Supplied material:
Start of Block

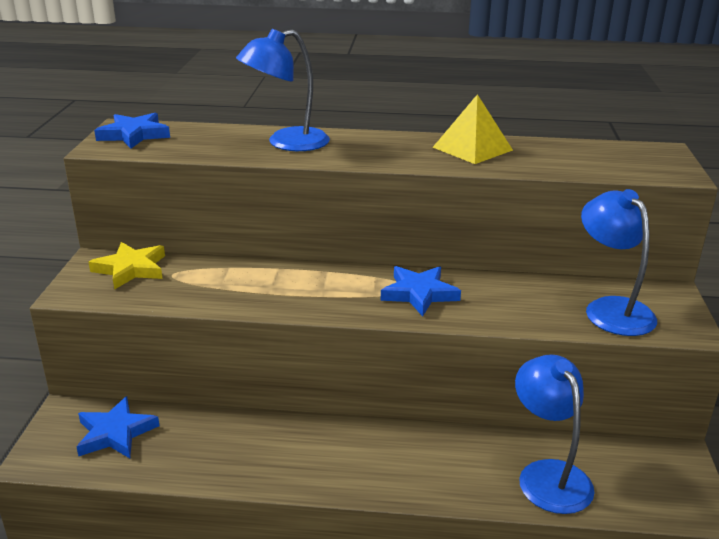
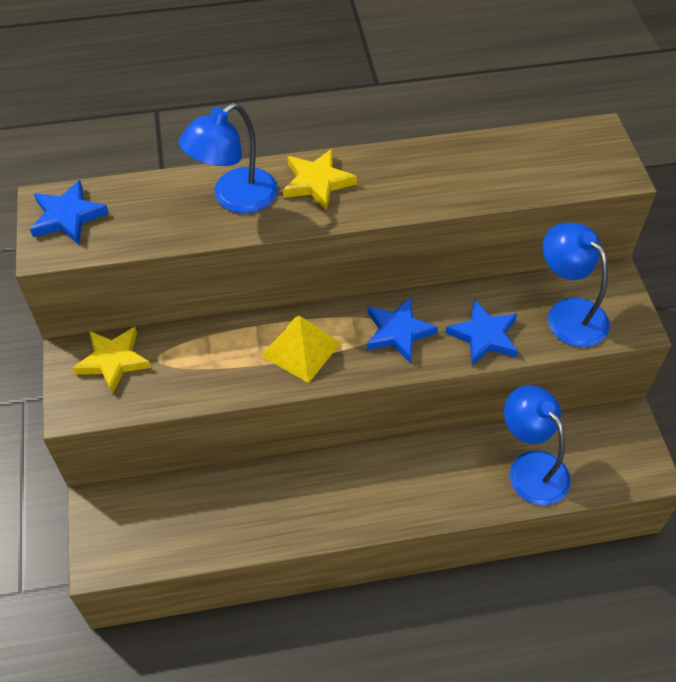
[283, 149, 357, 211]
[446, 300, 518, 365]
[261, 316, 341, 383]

End of Block
Start of Block

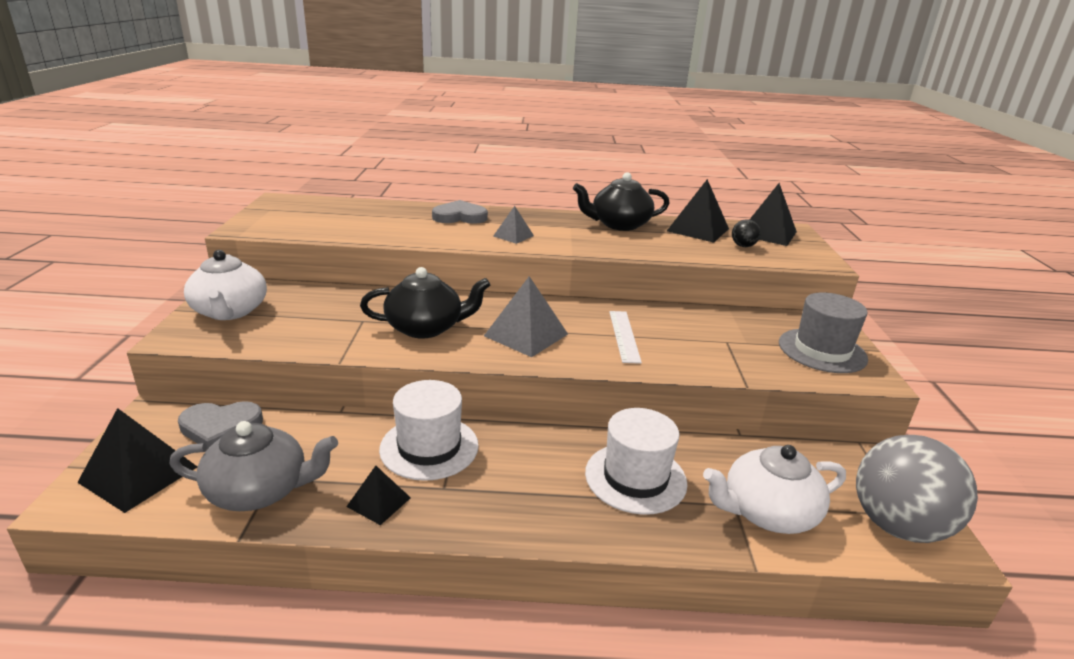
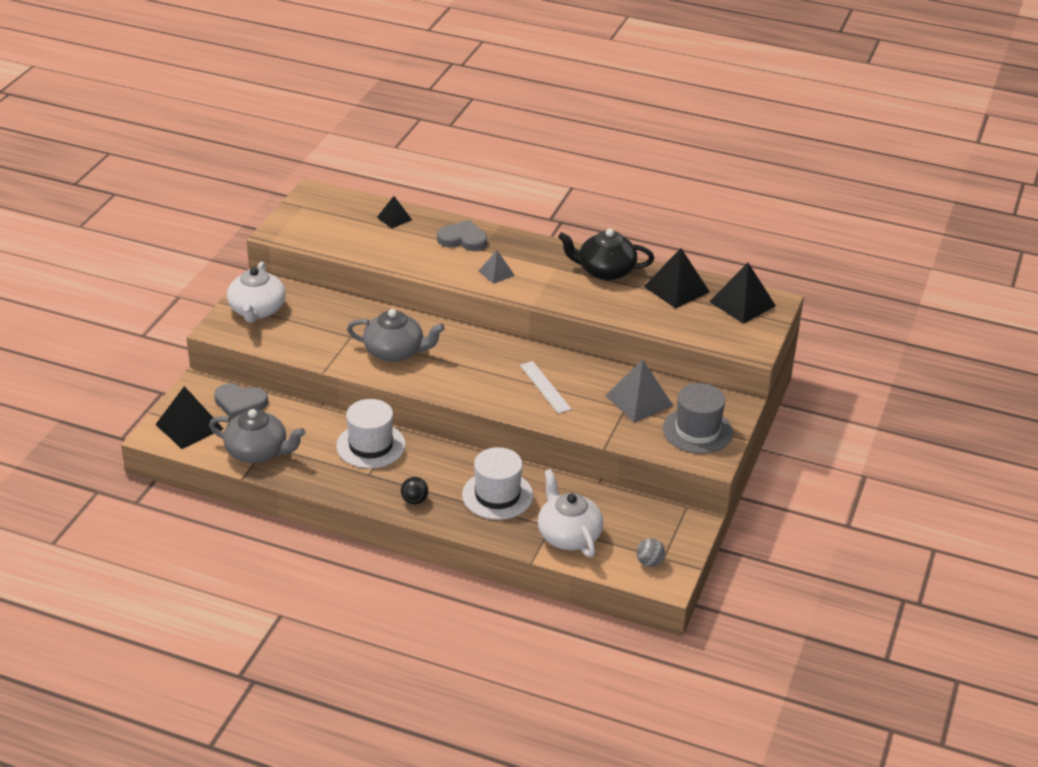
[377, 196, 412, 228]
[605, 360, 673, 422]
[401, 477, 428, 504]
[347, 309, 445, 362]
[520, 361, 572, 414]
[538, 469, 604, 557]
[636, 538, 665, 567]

End of Block

Exercise objective: Produce a word-for-word copy of everything above from the line holding "[605, 360, 673, 422]" down to the line holding "[636, 538, 665, 567]", with both of those lines kept.

Result below:
[605, 360, 673, 422]
[401, 477, 428, 504]
[347, 309, 445, 362]
[520, 361, 572, 414]
[538, 469, 604, 557]
[636, 538, 665, 567]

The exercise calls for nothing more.